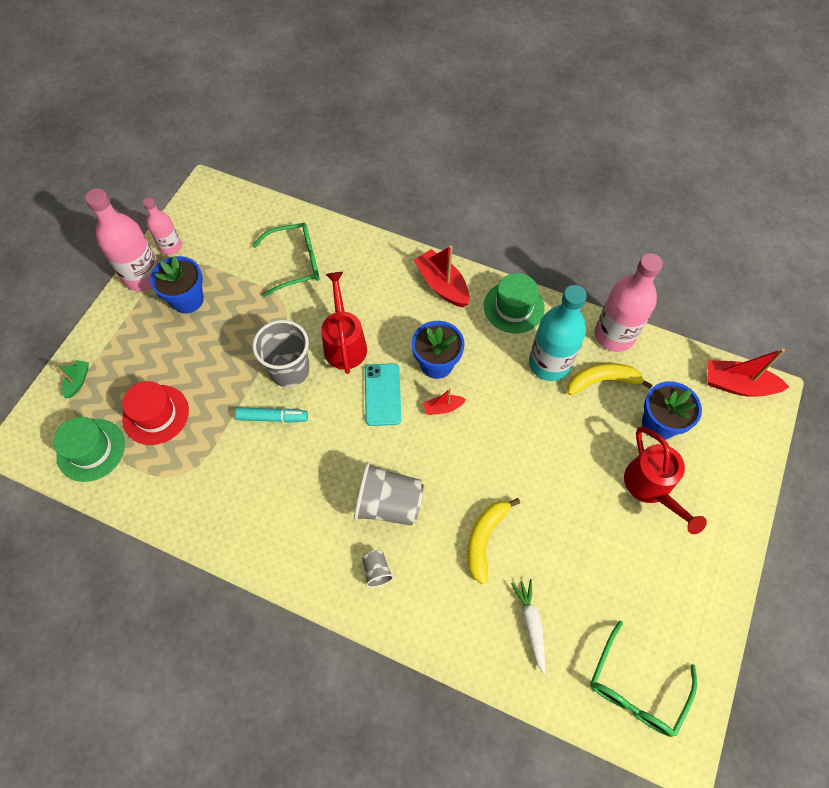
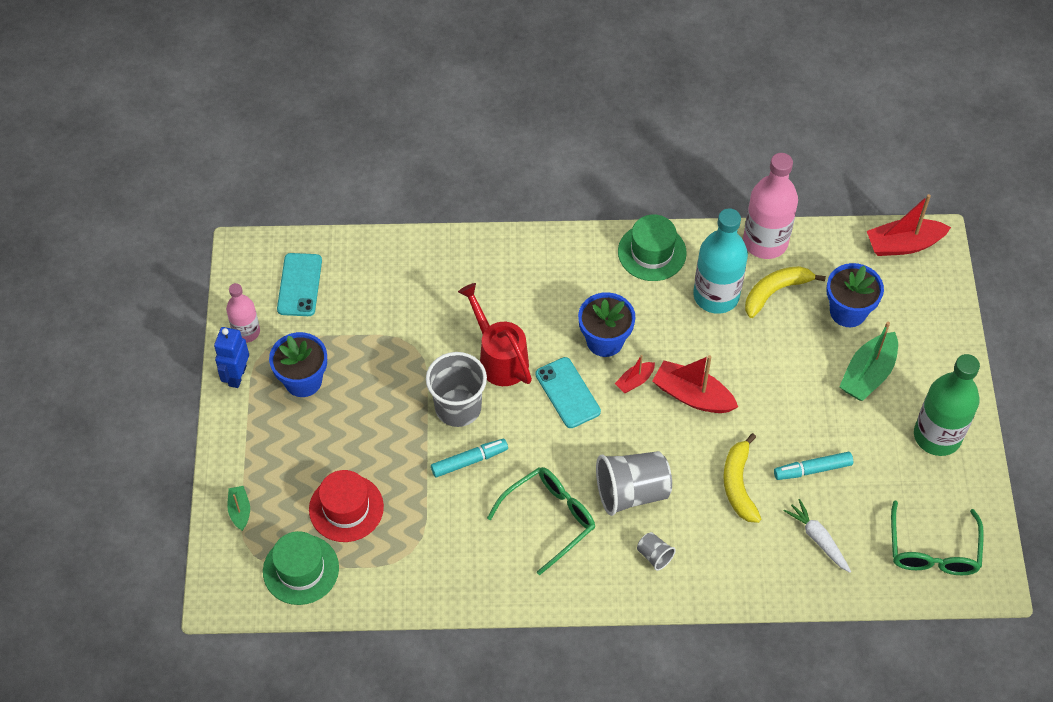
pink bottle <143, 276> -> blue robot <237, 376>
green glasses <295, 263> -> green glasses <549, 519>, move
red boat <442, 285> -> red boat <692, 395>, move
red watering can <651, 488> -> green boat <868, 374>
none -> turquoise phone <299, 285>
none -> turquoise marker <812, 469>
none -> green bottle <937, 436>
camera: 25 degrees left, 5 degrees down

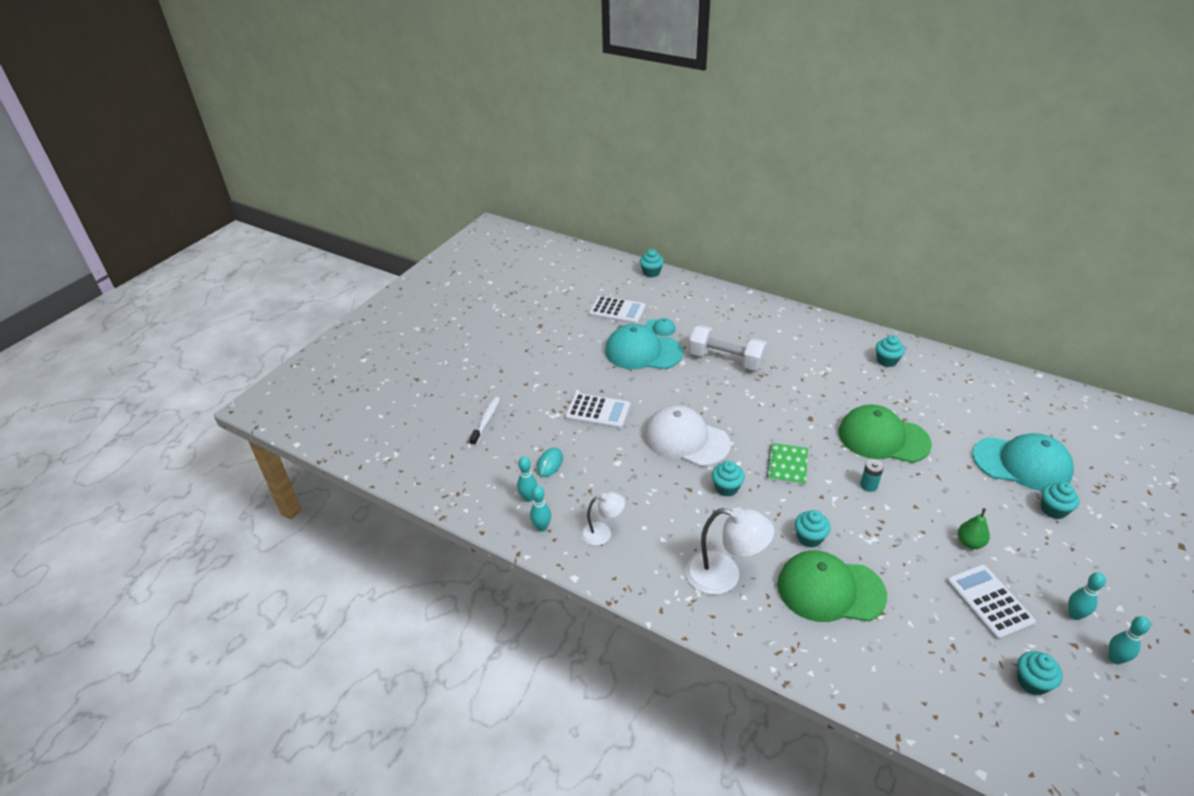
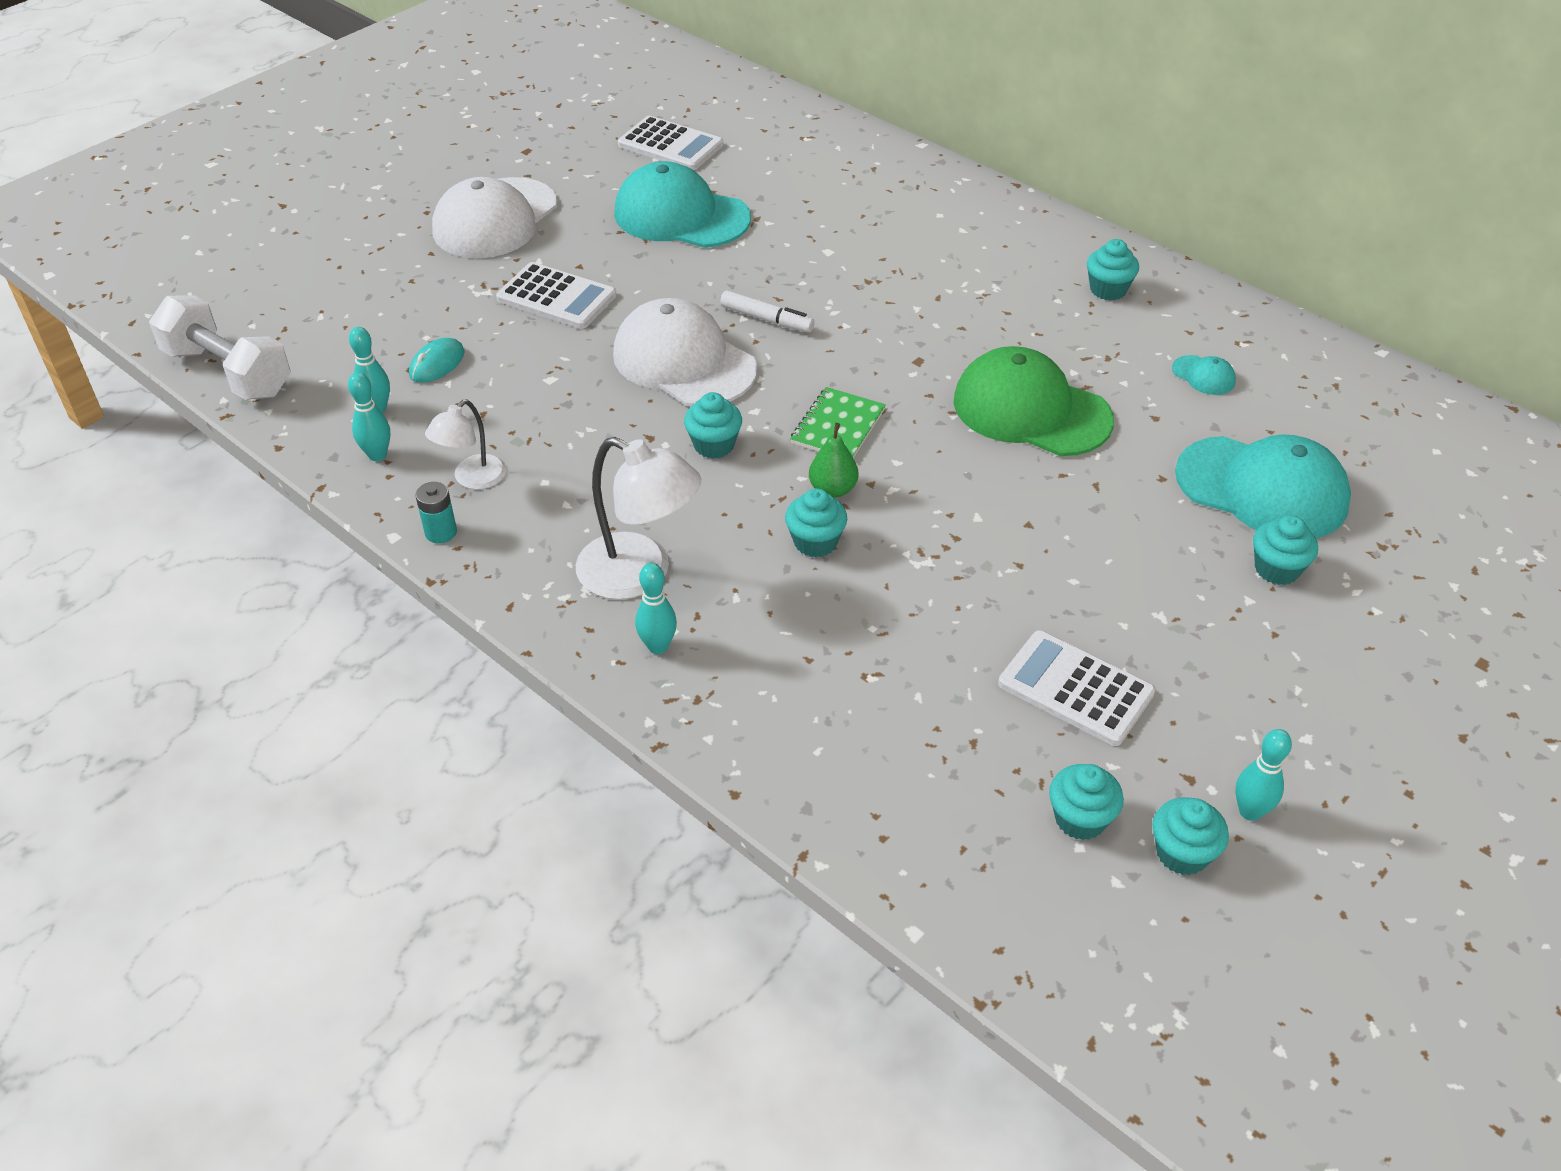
white toothbrush <486, 420> -> none
white lamp <603, 533> -> white lamp <472, 479>, 120 degrees clockwise
turquoise cupcake <651, 273> -> turquoise cupcake <1182, 853>, move
turquoise cap <660, 327> -> turquoise cap <1203, 375>, move
white dumbbell <726, 360> -> white dumbbell <228, 372>, move
green cap <830, 590> -> none
turquoise battery <868, 485> -> turquoise battery <441, 532>, move
white calculator <989, 601> -> white calculator <1075, 688>, 45 degrees counterclockwise
green pear <970, 542> -> green pear <833, 489>, move
turquoise bowling pin <1074, 615> -> turquoise bowling pin <658, 646>, move
none -> white cap <495, 219>
none -> white marker <767, 319>
camera: 10 degrees right, 5 degrees up

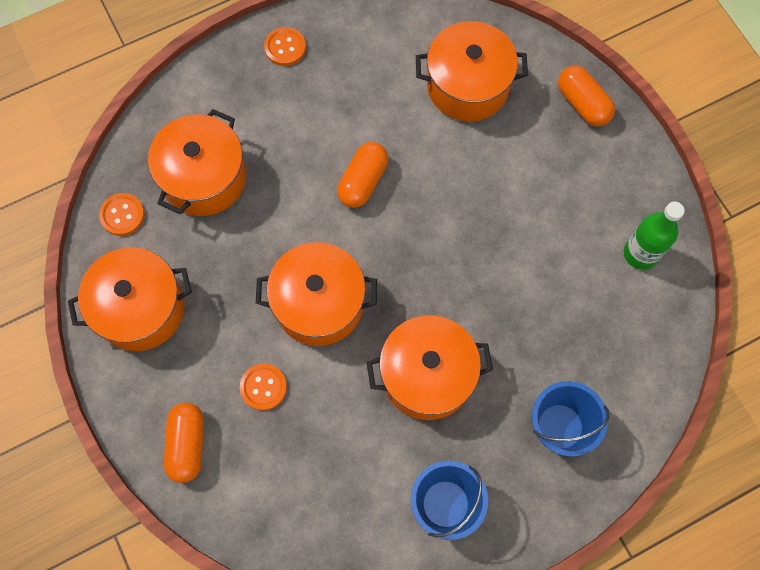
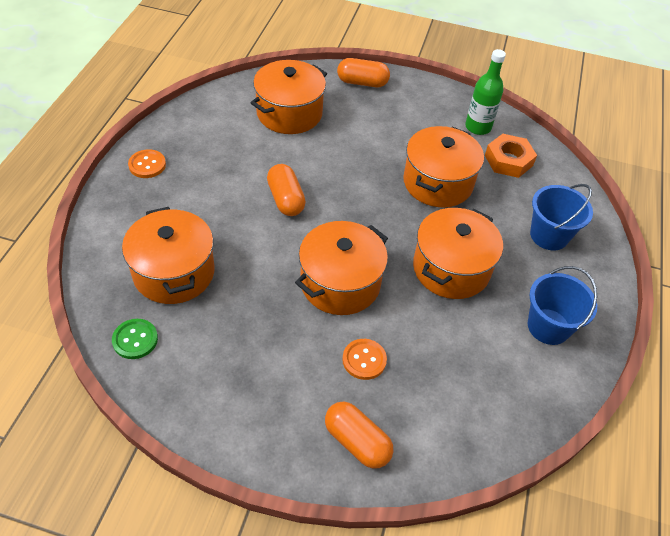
orange pot <140, 309> -> orange pot <438, 183>, move
orange button <122, 215> -> green button <135, 340>
none -> orange nut <508, 160>
camera: 50 degrees left, 20 degrees down

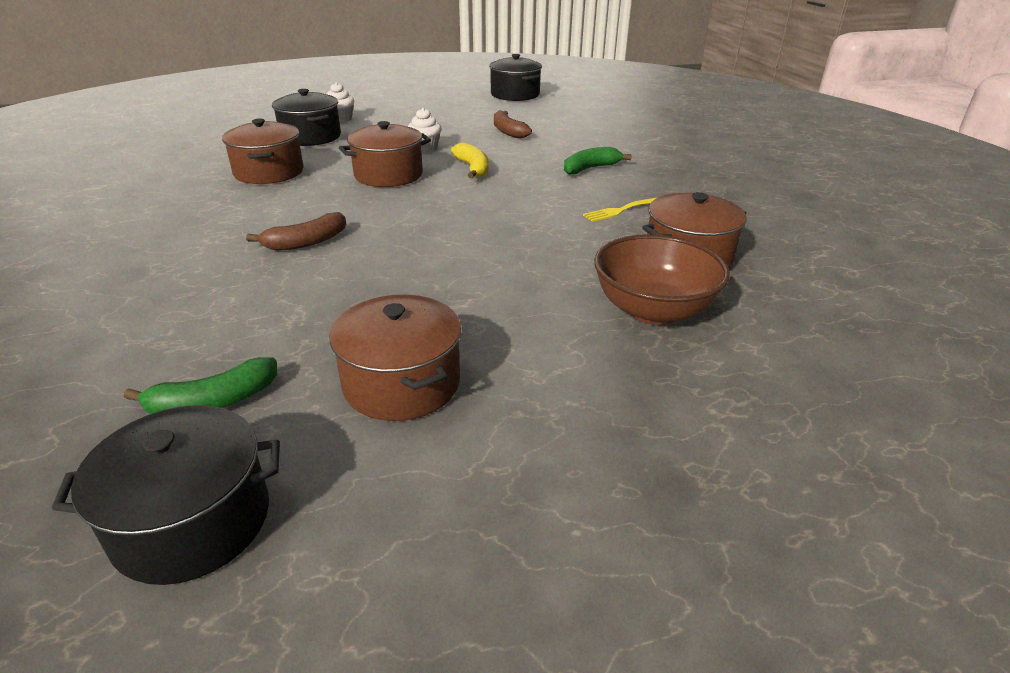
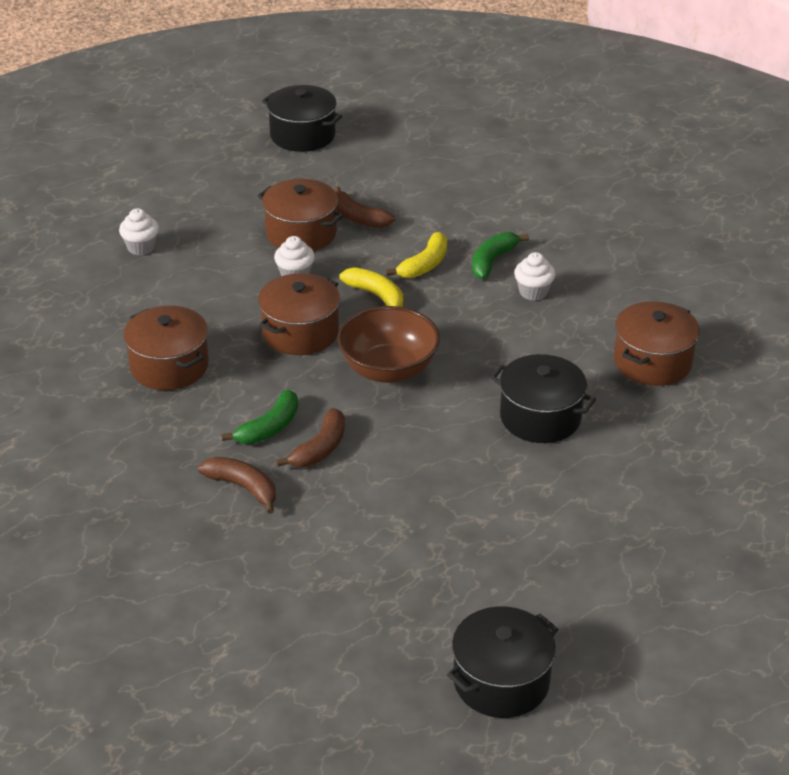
green banana <213, 402> -> green banana <269, 427>, move
black pot <311, 137> -> black pot <540, 417>, move
brown pot <402, 383> -> brown pot <301, 233>, move
yellow fork <620, 210> -> none
brown bowl <653, 310> -> brown bowl <388, 369>, move
none -> brown banana <243, 487>
none -> yellow banana <424, 265>
none -> white cupcake <533, 292>
camera: 25 degrees left, 5 degrees up

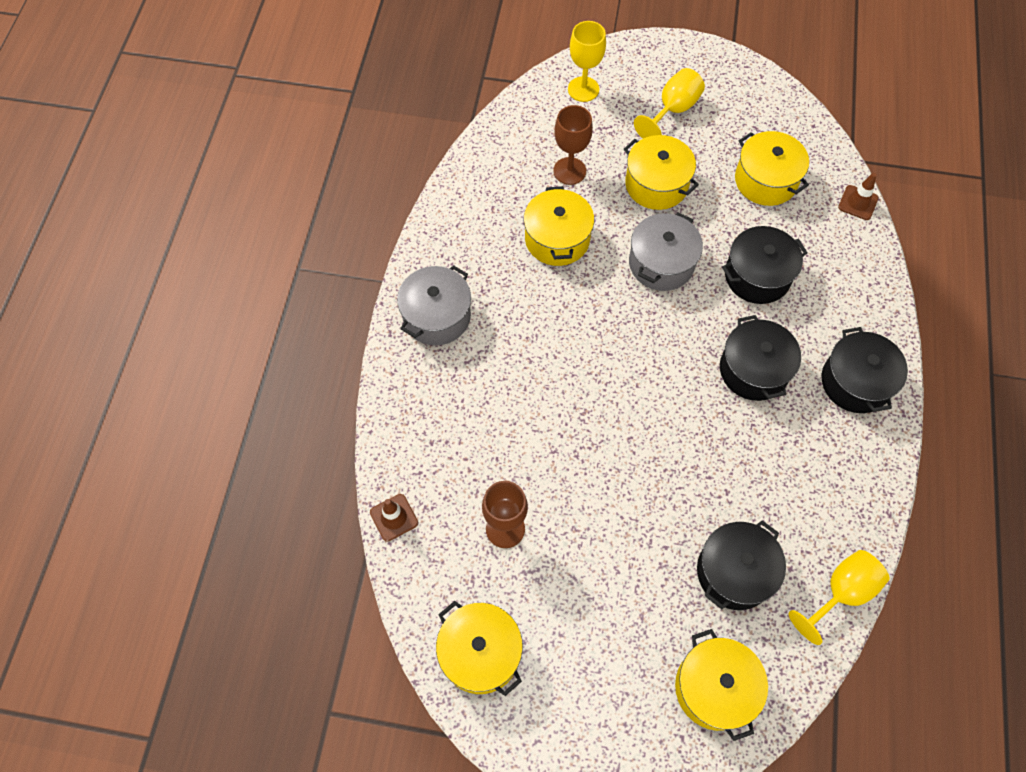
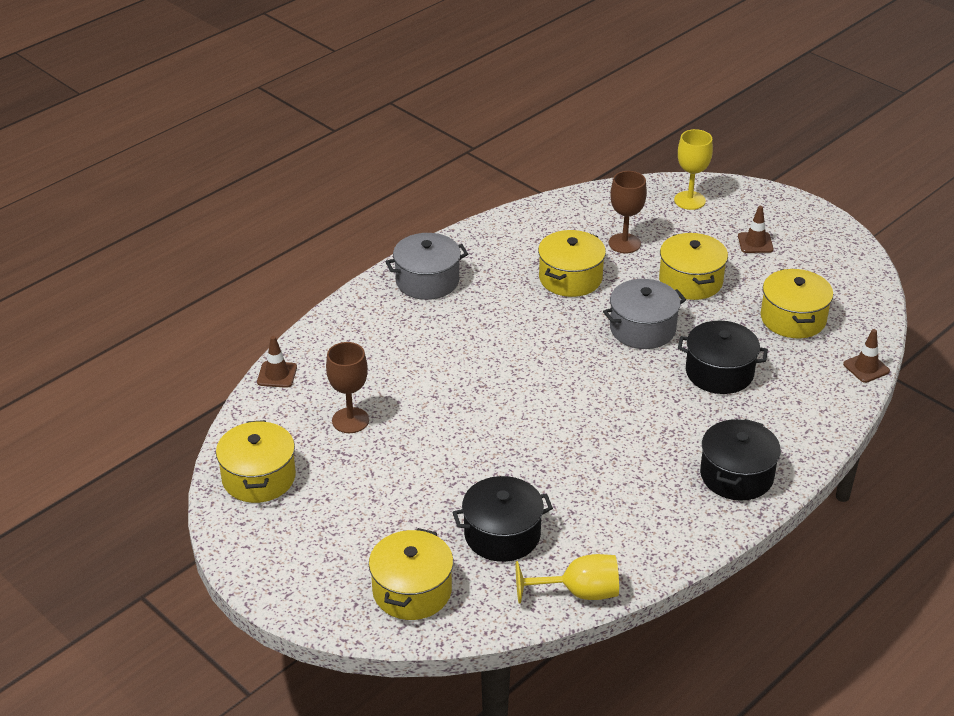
yellow goblet <672, 110> -> brown traffic cone <755, 243>
black pot <753, 370> -> none
camera: 35 degrees right, 25 degrees down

+ + + + +

- _Work required_:
Look over the data above and show each line that contains "boat".

- _The completed task_:
red boat <442, 285> -> red boat <692, 395>, move
red watering can <651, 488> -> green boat <868, 374>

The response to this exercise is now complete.